### Data listing ###

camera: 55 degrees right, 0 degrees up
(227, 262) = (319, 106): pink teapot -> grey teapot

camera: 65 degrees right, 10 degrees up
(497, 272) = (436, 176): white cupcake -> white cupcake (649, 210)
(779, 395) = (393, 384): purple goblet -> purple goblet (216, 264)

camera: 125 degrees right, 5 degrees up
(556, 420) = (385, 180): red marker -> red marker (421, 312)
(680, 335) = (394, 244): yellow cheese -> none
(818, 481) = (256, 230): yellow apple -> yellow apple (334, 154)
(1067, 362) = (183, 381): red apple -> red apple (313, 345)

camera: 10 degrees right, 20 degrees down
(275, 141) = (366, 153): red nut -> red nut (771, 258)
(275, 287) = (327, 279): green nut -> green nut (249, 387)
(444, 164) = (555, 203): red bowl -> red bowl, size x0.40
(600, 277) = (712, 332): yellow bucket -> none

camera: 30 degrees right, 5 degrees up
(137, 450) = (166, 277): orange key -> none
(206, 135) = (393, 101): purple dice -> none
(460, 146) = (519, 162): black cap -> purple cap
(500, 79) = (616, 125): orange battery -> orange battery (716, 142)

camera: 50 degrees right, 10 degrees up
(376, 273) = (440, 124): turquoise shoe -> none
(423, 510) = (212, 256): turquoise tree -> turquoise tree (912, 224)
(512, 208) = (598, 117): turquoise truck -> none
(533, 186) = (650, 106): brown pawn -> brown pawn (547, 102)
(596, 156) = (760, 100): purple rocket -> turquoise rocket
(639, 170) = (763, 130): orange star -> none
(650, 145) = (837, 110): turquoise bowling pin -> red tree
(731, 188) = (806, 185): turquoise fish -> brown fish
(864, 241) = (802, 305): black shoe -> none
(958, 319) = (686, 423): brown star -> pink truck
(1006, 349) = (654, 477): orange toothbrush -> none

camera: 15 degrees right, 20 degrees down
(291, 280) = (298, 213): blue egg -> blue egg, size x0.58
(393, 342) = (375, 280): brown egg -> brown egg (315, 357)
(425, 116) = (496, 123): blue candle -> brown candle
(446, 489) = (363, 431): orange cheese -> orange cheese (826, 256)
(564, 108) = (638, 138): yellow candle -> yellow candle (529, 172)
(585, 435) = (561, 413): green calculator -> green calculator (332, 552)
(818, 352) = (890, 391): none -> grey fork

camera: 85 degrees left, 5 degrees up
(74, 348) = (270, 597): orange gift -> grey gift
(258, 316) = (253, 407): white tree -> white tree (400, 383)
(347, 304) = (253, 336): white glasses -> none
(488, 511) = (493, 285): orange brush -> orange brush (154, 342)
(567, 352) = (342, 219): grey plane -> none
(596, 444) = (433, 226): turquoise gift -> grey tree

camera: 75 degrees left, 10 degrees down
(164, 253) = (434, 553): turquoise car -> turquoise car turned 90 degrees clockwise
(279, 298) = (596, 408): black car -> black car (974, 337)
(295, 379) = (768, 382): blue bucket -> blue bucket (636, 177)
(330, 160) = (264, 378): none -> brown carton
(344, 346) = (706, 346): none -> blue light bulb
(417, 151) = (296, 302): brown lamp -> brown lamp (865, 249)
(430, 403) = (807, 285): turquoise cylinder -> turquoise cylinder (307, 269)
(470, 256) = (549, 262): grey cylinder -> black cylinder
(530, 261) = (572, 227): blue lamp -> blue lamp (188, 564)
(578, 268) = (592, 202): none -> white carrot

###

— Your task —
In the answer, return exactly the lines from the line containing "(417, 151) = (296, 302): brown" to the end of the records above, and no others.

— Exercise output —
(417, 151) = (296, 302): brown lamp -> brown lamp (865, 249)
(430, 403) = (807, 285): turquoise cylinder -> turquoise cylinder (307, 269)
(470, 256) = (549, 262): grey cylinder -> black cylinder
(530, 261) = (572, 227): blue lamp -> blue lamp (188, 564)
(578, 268) = (592, 202): none -> white carrot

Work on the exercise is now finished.